::: Provided entries
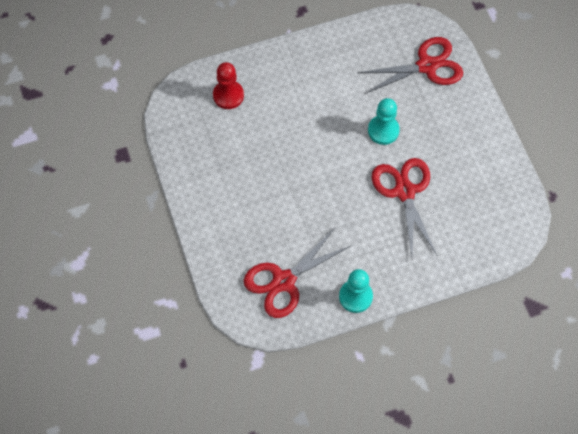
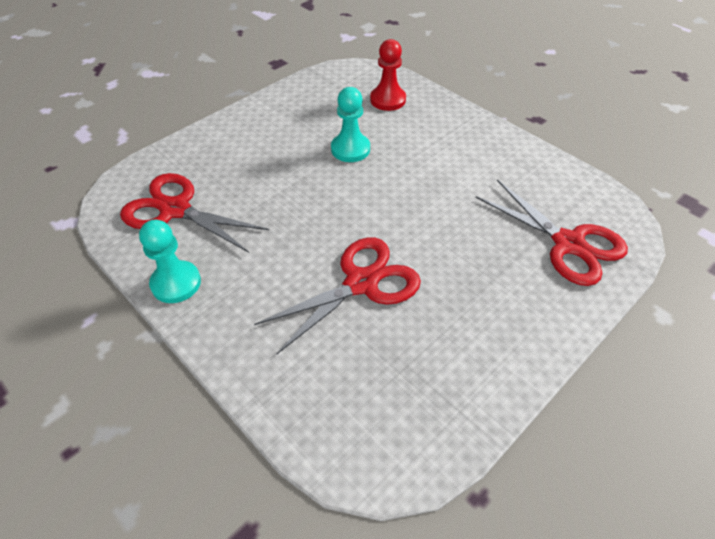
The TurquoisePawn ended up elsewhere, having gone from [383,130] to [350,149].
::::::
::: Provided entries
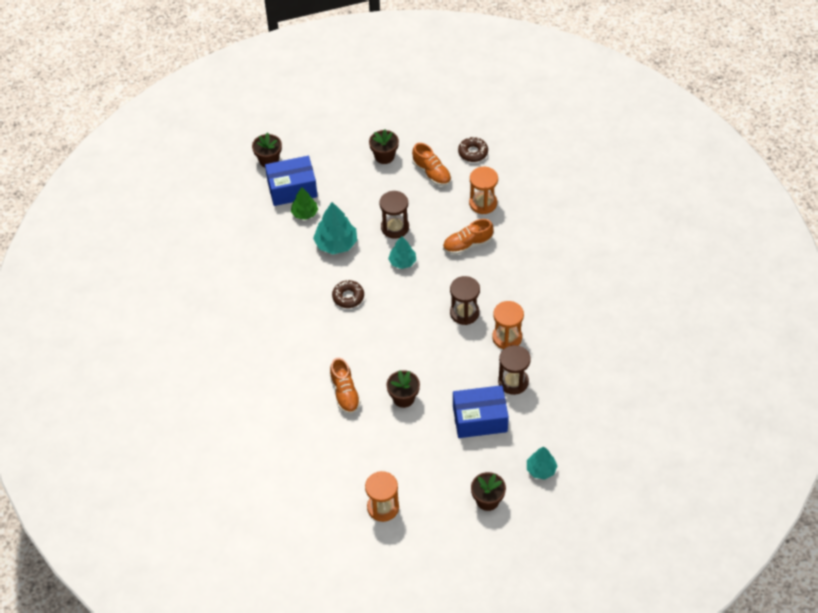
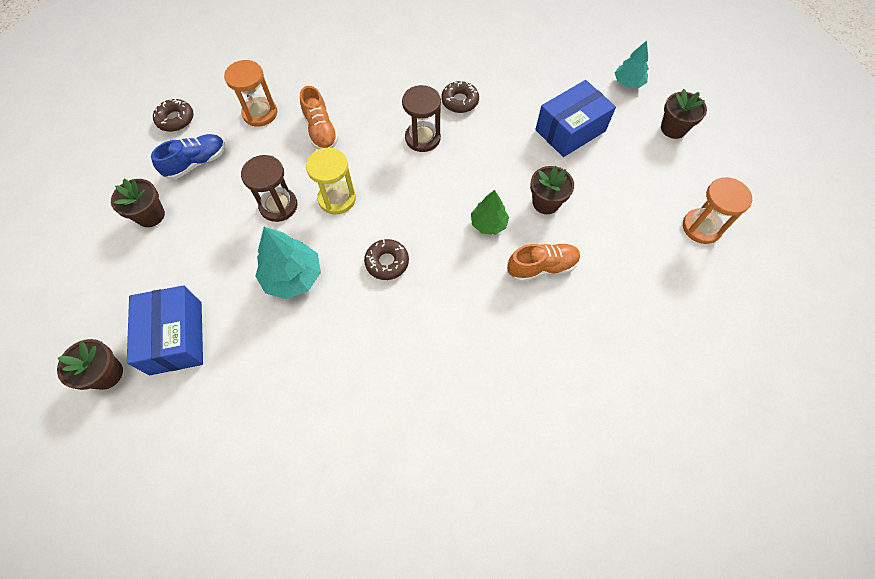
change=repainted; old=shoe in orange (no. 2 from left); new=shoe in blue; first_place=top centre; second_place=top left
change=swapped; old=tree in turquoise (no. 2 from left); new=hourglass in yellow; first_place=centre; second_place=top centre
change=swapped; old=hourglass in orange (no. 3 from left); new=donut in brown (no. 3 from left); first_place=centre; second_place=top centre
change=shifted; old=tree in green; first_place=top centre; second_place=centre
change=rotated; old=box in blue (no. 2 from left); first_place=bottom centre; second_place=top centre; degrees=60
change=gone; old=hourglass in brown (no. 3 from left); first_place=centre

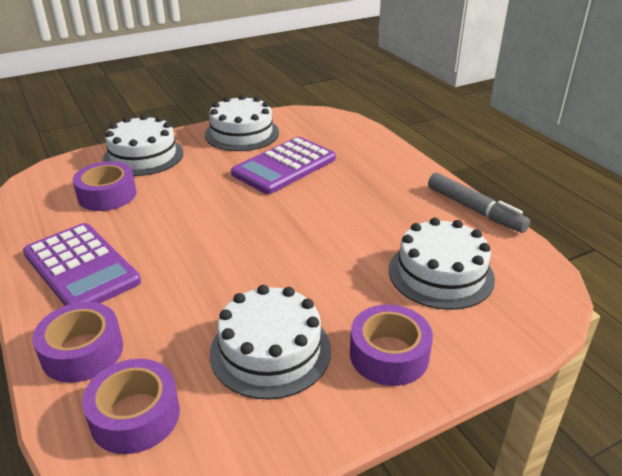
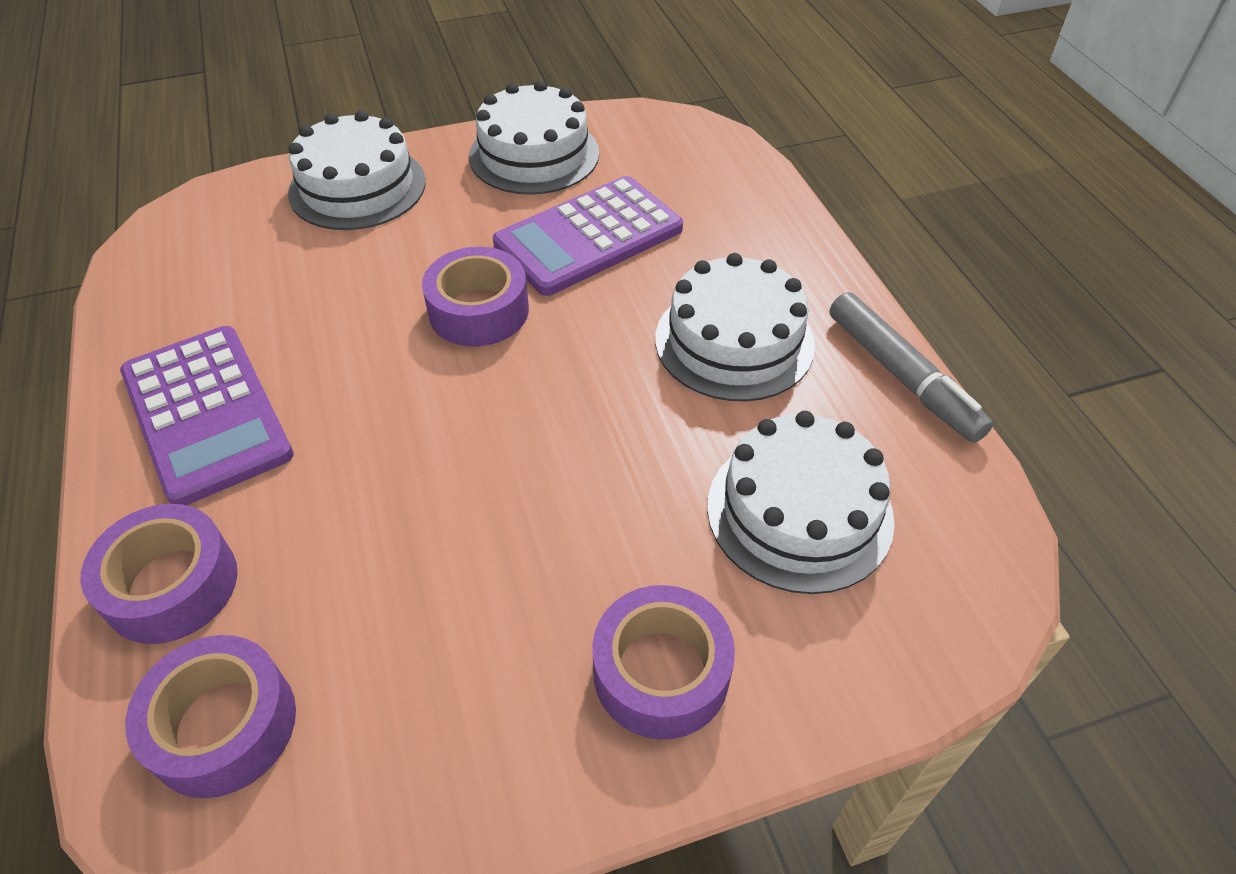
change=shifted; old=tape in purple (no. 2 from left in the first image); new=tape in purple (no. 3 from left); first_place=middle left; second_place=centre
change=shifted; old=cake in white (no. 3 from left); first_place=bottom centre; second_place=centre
::::::
### [Directions]
Please reproduce the lines from the line with "change=shifted; old=tree in" to the line with "change=rotated; old=box in", both ends included, exactly as they appear above.

### [Exercise solution]
change=shifted; old=tree in green; first_place=top centre; second_place=centre
change=rotated; old=box in blue (no. 2 from left); first_place=bottom centre; second_place=top centre; degrees=60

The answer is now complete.